RECORDS FOR THE TASK:
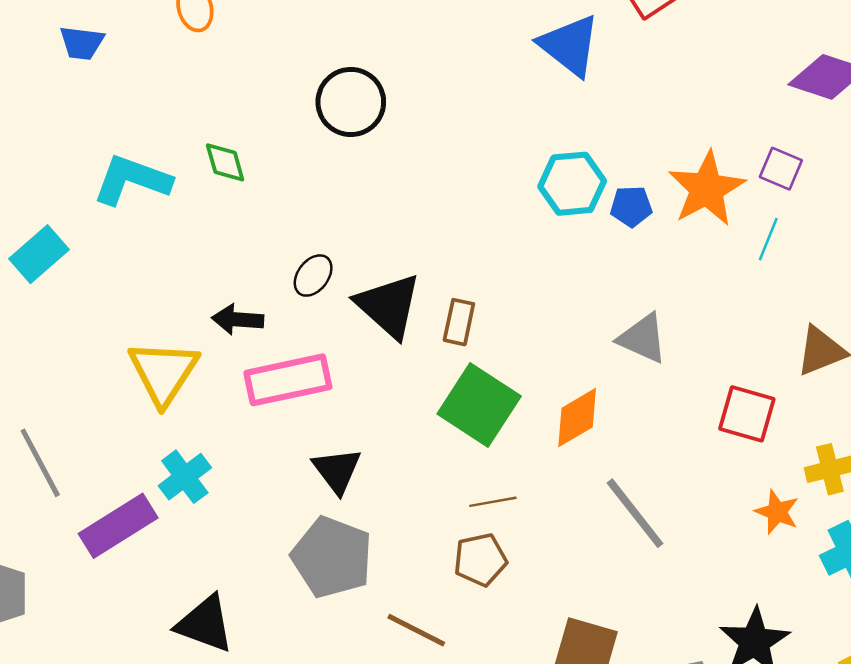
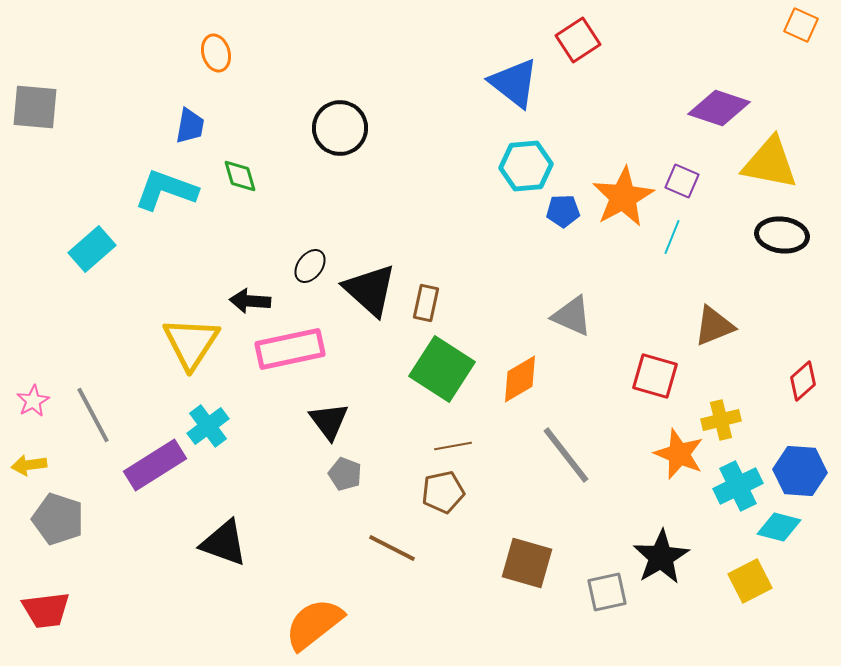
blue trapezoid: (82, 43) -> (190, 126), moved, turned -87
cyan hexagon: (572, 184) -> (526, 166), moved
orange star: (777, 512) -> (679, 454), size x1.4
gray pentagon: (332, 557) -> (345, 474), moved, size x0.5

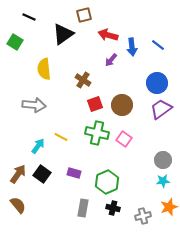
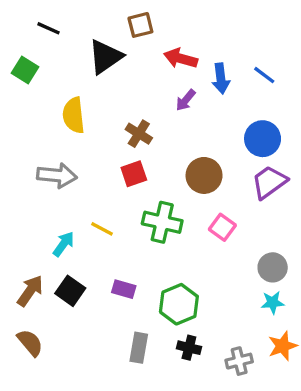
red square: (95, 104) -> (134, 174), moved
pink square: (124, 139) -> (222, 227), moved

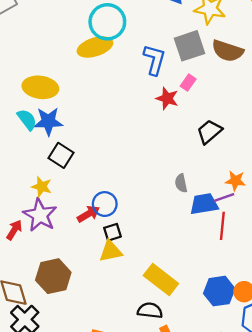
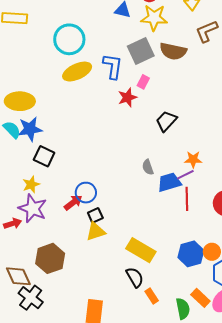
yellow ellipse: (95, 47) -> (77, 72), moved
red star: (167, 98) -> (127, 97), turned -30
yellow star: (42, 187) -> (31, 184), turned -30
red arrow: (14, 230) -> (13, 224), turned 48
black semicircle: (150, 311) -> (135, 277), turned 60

DIRECTIONS FOR THIS TASK: Excluding every picture, set down the listing exactly.

COMPLETED EXERCISE:
blue trapezoid: (82, 43) -> (190, 126), moved, turned -87
cyan hexagon: (572, 184) -> (526, 166), moved
orange star: (777, 512) -> (679, 454), size x1.4
gray pentagon: (332, 557) -> (345, 474), moved, size x0.5

red square: (95, 104) -> (134, 174), moved
pink square: (124, 139) -> (222, 227), moved

yellow ellipse: (95, 47) -> (77, 72), moved
red star: (167, 98) -> (127, 97), turned -30
yellow star: (42, 187) -> (31, 184), turned -30
red arrow: (14, 230) -> (13, 224), turned 48
black semicircle: (150, 311) -> (135, 277), turned 60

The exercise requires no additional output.